[Start of section]
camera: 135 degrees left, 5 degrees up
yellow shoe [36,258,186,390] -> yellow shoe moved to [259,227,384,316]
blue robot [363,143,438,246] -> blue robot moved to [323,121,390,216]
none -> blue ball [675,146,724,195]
[End of section]
[Start of section]
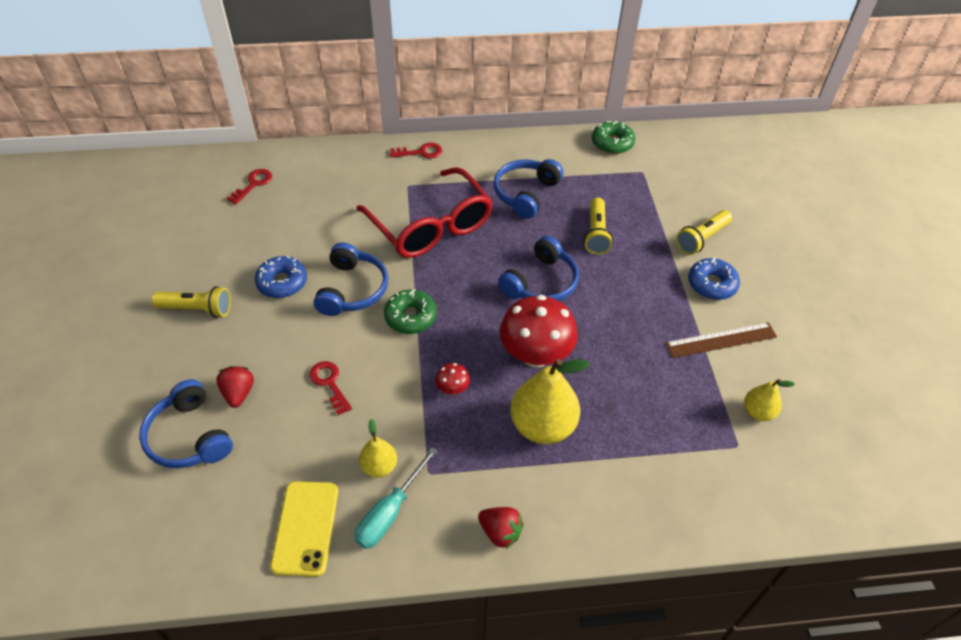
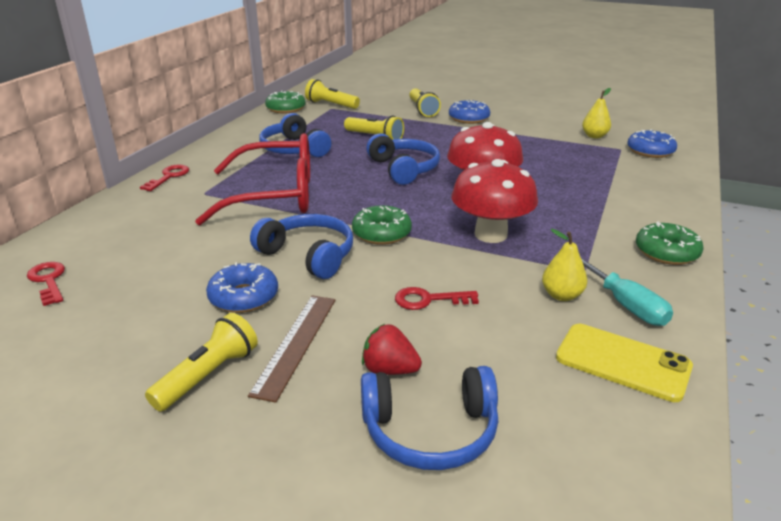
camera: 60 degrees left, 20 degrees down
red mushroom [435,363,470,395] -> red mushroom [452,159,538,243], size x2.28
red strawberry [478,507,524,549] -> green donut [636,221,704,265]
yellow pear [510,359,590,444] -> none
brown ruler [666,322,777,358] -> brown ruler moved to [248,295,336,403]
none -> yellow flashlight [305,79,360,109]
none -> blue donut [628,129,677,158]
[End of section]
Please, from the entries above, set down exactly the lines from the one containing "red strawberry [478,507,524,549]" through the one containing "none -> blue donut [628,129,677,158]", and only those.

- **FINISHED TASK**
red strawberry [478,507,524,549] -> green donut [636,221,704,265]
yellow pear [510,359,590,444] -> none
brown ruler [666,322,777,358] -> brown ruler moved to [248,295,336,403]
none -> yellow flashlight [305,79,360,109]
none -> blue donut [628,129,677,158]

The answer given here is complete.